▸ **Problem details**
Could you copy each line of the entries that contains "left"?

______

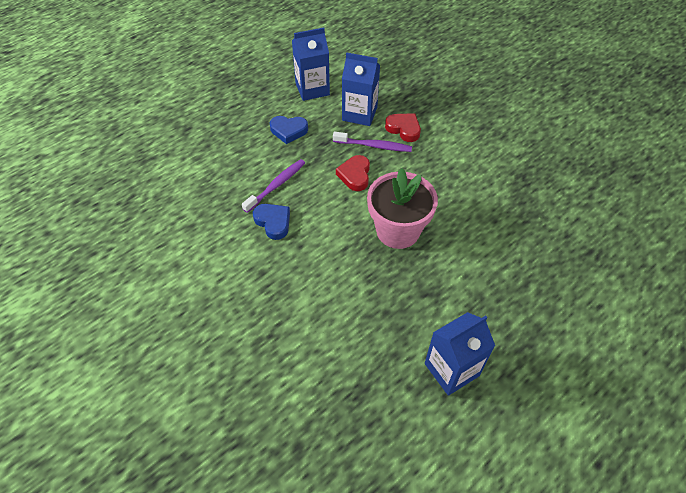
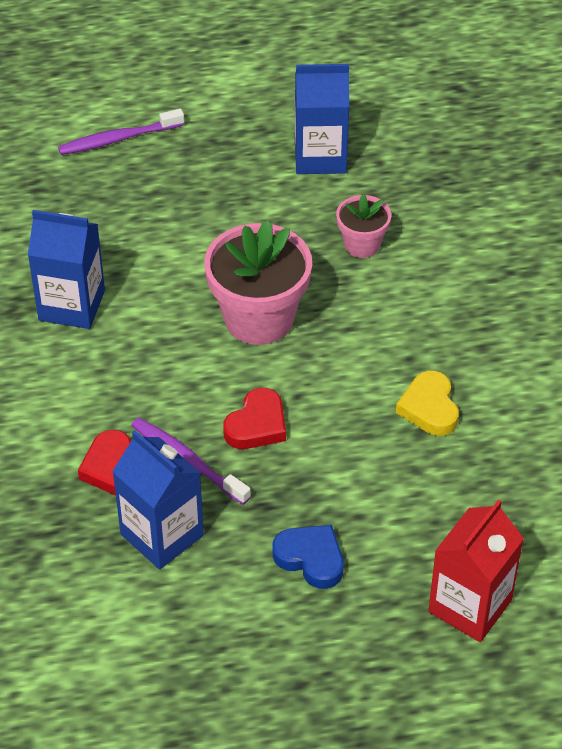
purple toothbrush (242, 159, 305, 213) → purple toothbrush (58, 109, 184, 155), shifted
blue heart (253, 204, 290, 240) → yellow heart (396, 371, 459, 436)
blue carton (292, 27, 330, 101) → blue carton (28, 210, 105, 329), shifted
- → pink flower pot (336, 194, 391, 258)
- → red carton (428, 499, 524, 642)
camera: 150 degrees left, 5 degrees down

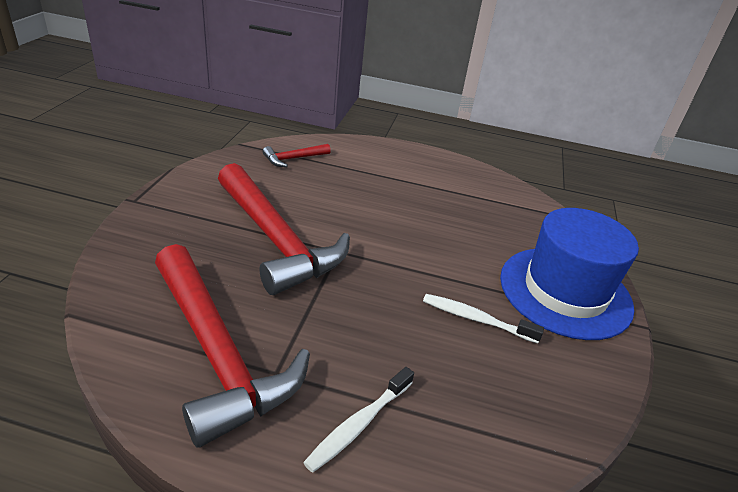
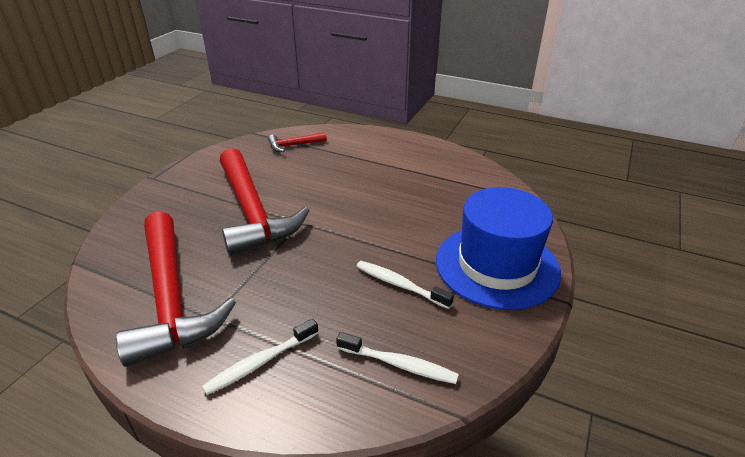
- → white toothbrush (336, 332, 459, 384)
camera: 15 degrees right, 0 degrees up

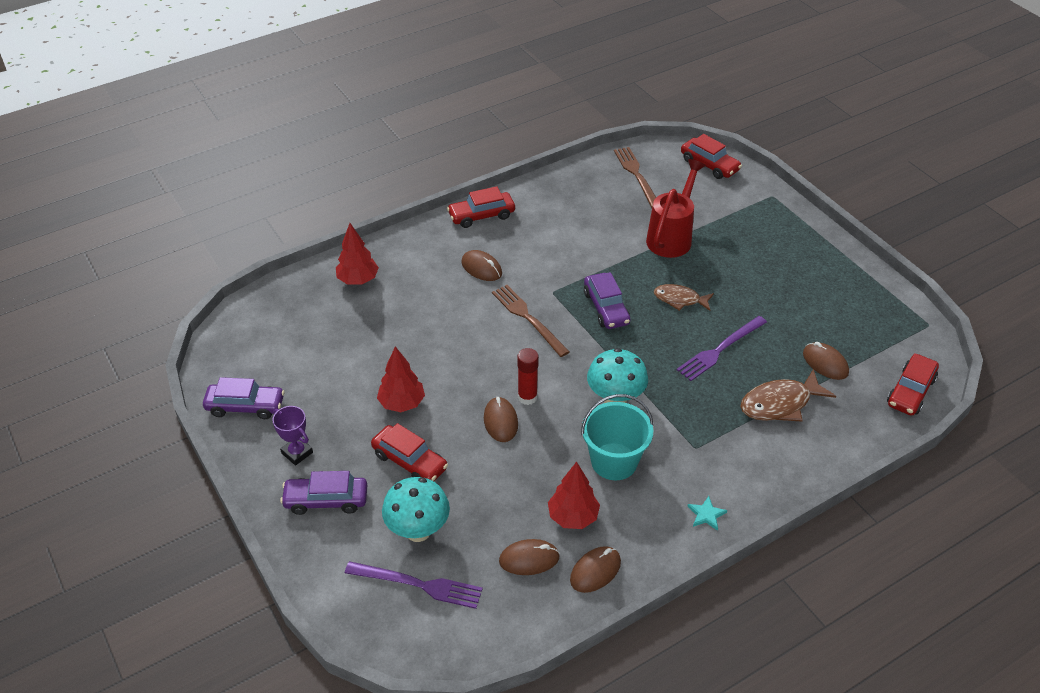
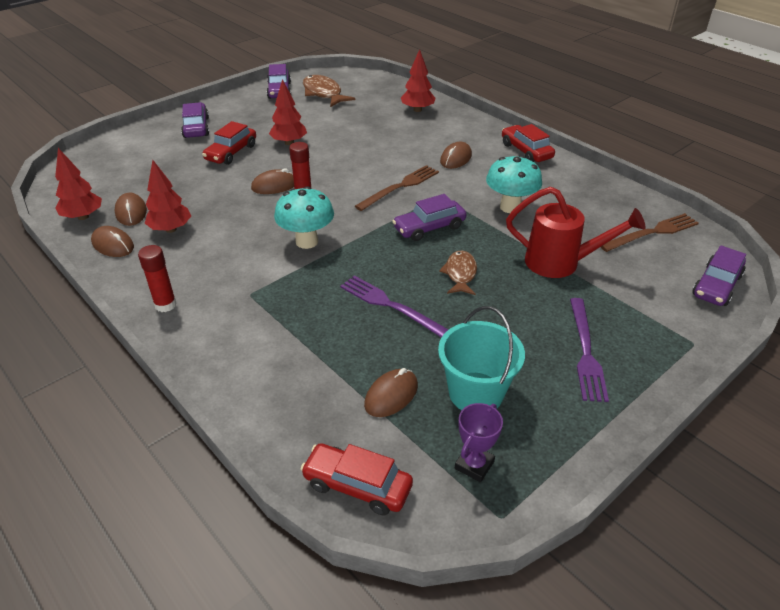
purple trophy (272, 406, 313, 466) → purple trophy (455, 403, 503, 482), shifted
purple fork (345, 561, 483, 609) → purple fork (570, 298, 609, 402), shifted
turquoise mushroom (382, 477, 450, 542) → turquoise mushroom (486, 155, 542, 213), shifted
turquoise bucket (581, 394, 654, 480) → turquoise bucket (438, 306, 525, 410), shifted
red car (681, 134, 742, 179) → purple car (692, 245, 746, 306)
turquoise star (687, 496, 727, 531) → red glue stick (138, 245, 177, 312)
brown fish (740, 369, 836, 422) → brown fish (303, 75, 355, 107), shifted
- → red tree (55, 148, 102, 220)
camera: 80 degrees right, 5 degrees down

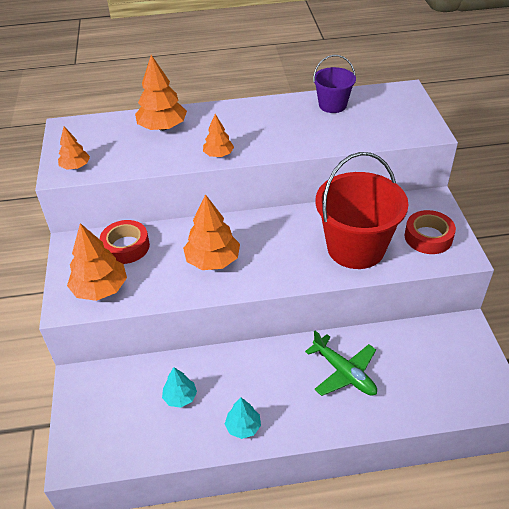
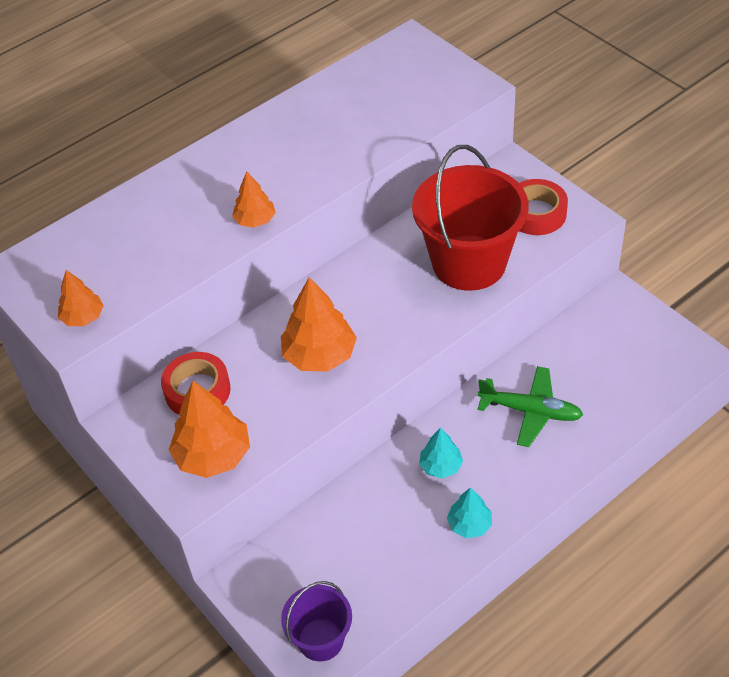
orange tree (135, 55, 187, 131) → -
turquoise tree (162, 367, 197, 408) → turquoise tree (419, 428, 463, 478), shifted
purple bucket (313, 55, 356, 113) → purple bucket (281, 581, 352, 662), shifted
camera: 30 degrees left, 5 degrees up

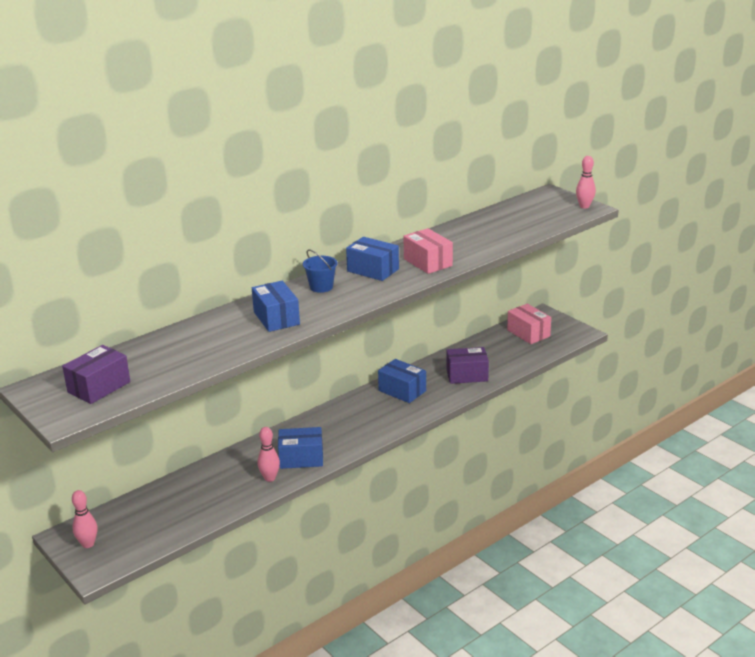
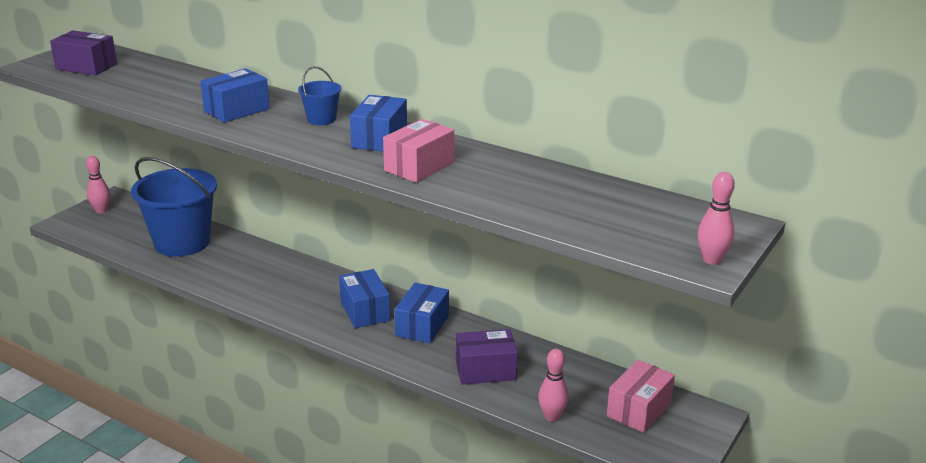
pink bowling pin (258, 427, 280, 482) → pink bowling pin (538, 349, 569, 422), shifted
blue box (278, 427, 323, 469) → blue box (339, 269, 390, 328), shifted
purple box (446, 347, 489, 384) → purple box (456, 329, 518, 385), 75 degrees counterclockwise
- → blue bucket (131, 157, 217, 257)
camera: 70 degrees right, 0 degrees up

______

▸ **Solved problem**
camera: 150 degrees left, 5 degrees down
camera: 30 degrees left, 5 degrees up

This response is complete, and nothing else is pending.